WORK INSTRUCTION
Restate word for word the lines of the records below, starting at the line that contains "camera: 50 degrees left, 30 degrees up" and ending at the line that contains "none -> purple", with both of those lines included and nothing else.

PROVIDED RECORDS
++++++
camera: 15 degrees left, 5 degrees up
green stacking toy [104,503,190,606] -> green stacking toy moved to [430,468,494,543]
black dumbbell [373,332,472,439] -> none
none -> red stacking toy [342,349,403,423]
++++++
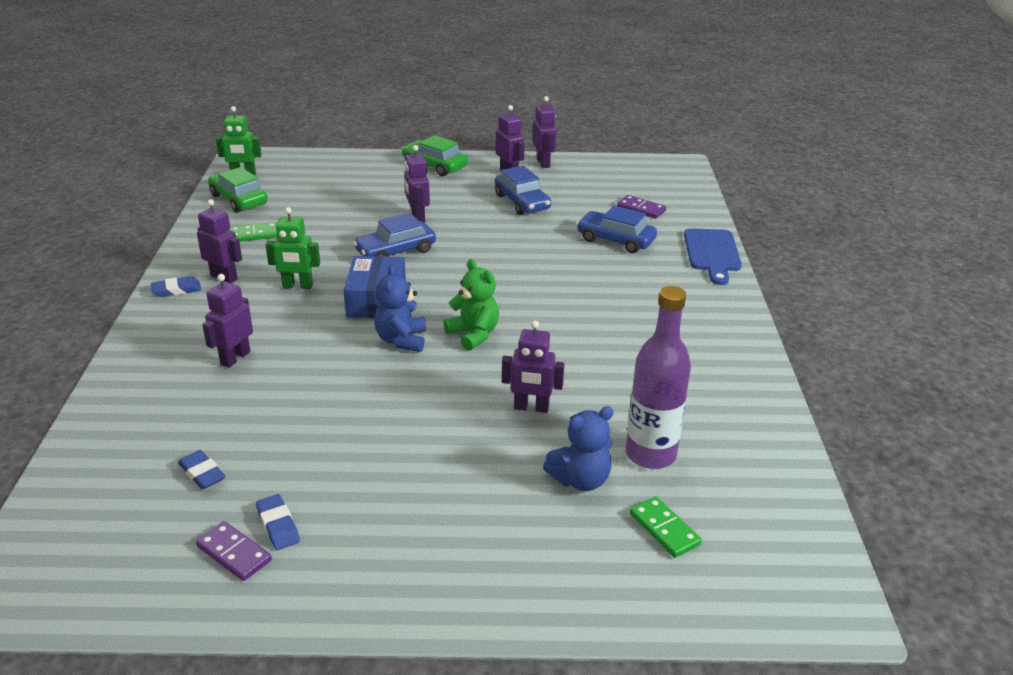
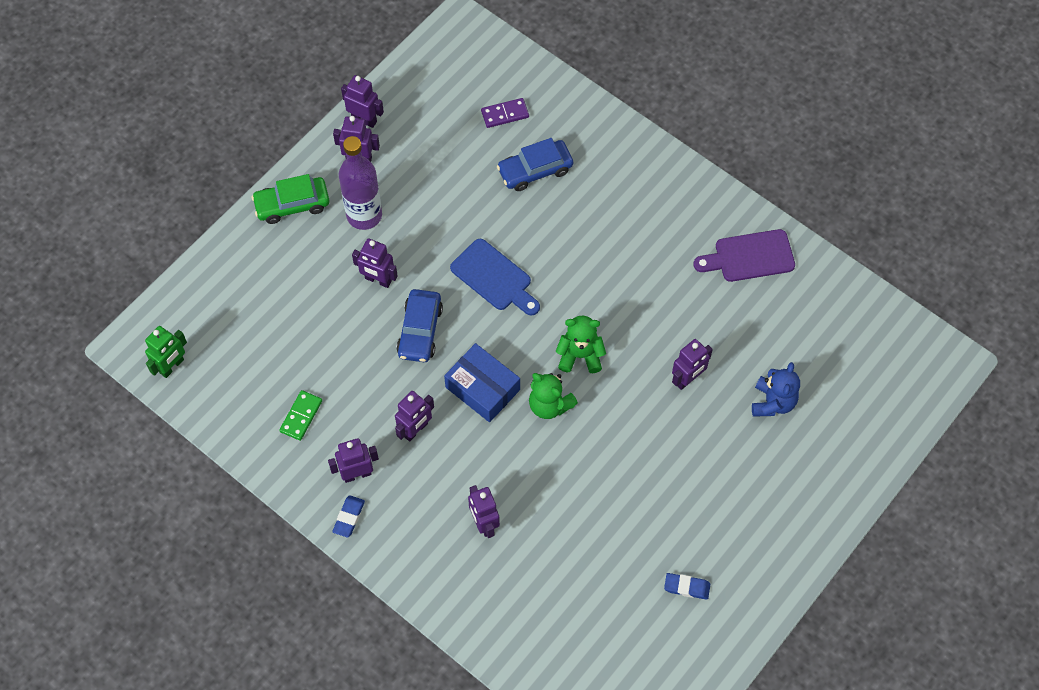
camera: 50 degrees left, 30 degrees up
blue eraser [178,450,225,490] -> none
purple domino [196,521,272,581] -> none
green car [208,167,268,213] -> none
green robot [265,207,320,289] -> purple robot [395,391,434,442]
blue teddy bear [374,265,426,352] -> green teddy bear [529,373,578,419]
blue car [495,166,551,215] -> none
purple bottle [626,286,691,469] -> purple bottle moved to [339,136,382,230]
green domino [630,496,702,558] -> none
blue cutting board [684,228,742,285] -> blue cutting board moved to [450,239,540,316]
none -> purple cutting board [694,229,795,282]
++++++
OUTPUT FOR THIS EXERCISE
camera: 50 degrees left, 30 degrees up
blue eraser [178,450,225,490] -> none
purple domino [196,521,272,581] -> none
green car [208,167,268,213] -> none
green robot [265,207,320,289] -> purple robot [395,391,434,442]
blue teddy bear [374,265,426,352] -> green teddy bear [529,373,578,419]
blue car [495,166,551,215] -> none
purple bottle [626,286,691,469] -> purple bottle moved to [339,136,382,230]
green domino [630,496,702,558] -> none
blue cutting board [684,228,742,285] -> blue cutting board moved to [450,239,540,316]
none -> purple cutting board [694,229,795,282]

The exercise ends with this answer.